- _Input records_:
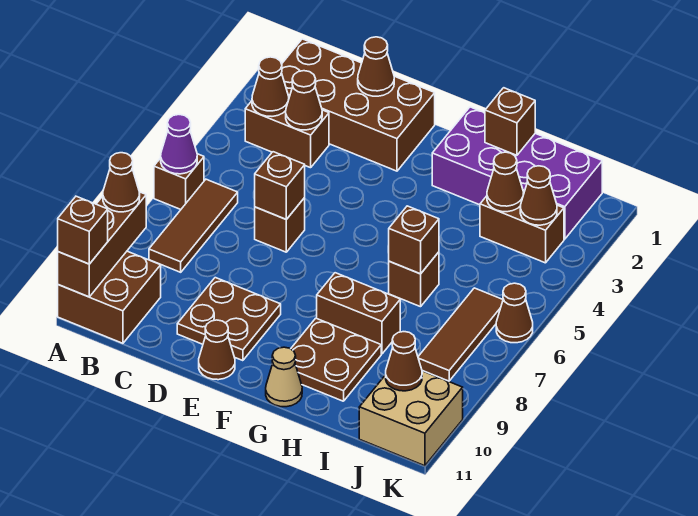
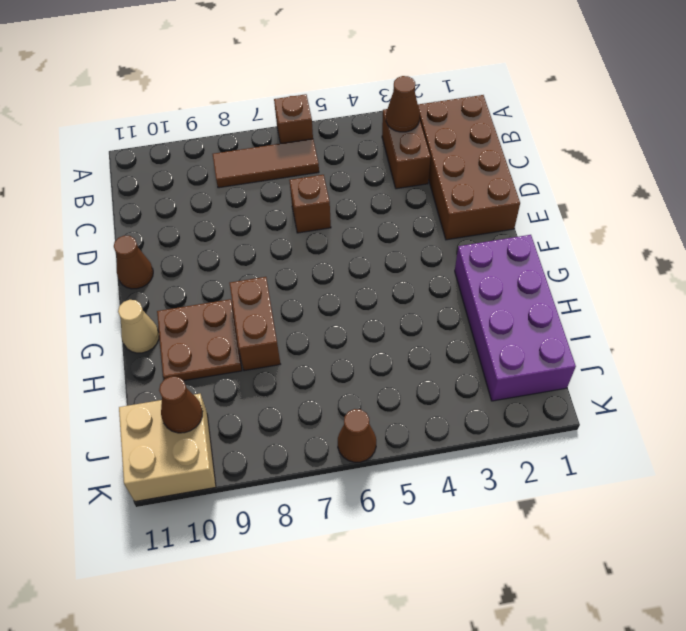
none -> brown brick A10:B11 level 1
none -> brown plate D9:E10 level 1
none -> brown brick H6 level 1
none -> brown brick I3:J3 level 1

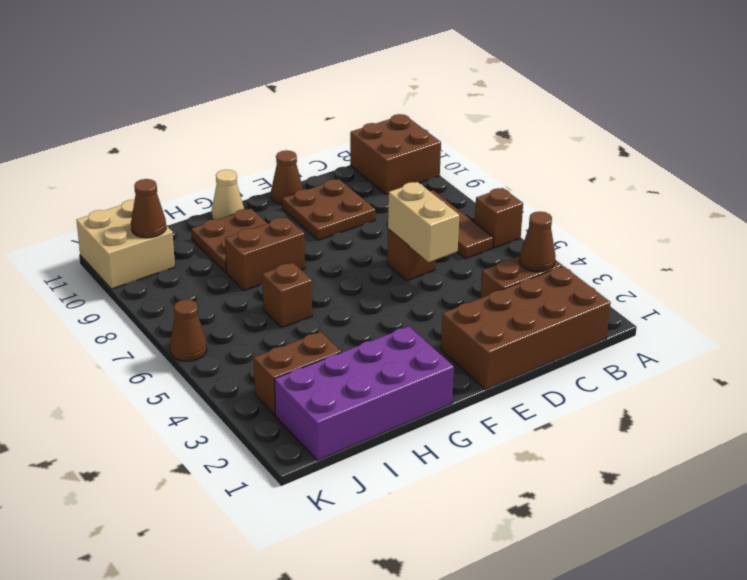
tan brick D5:D6 level 2 -> brown brick D6 level 2
none -> brown tile J6:J8 level 1
none -> purple cone A6 level 2
none -> brown brick A9:A11 level 2
none -> brown cone C3 level 2

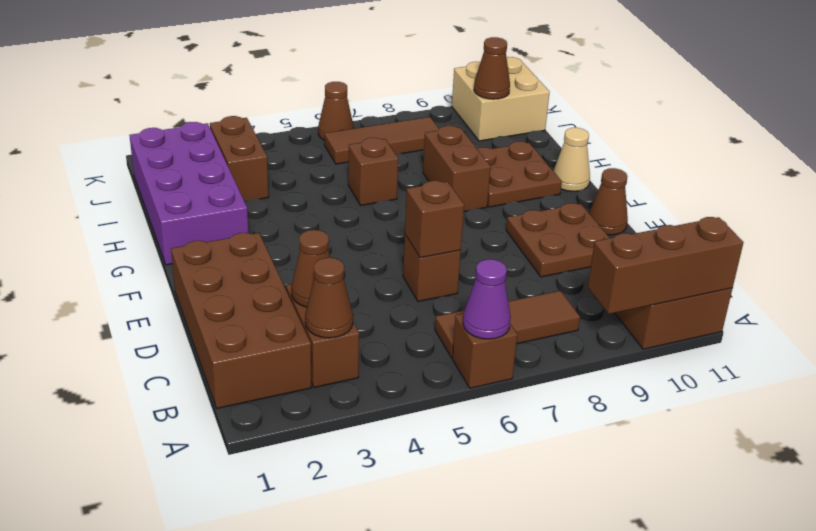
none -> brown cone D1 level 2
none -> brown brick H1 level 2
none -> brown brick H6 level 2
none -> brown cone I3 level 2

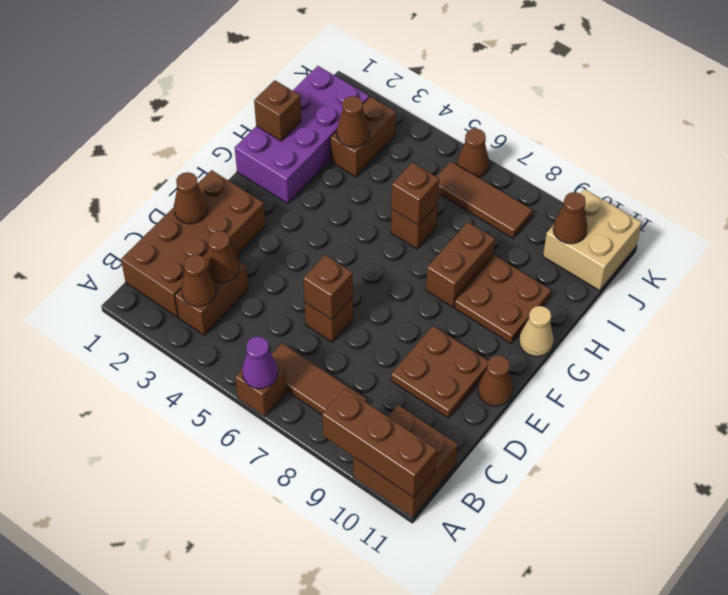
none -> brown cone J3 level 2
none -> brown cone A9 level 3
none -> brown brick A11 level 3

- _Directions for this task_: Verbatim, write out the line containing "none -> purple cone A6 level 2" and all later lines through the end of the records, leaving every picture out.

- _Problem solution_:
none -> purple cone A6 level 2
none -> brown brick A9:A11 level 2
none -> brown cone C3 level 2

none -> brown cone D1 level 2
none -> brown brick H1 level 2
none -> brown brick H6 level 2
none -> brown cone I3 level 2

none -> brown cone J3 level 2
none -> brown cone A9 level 3
none -> brown brick A11 level 3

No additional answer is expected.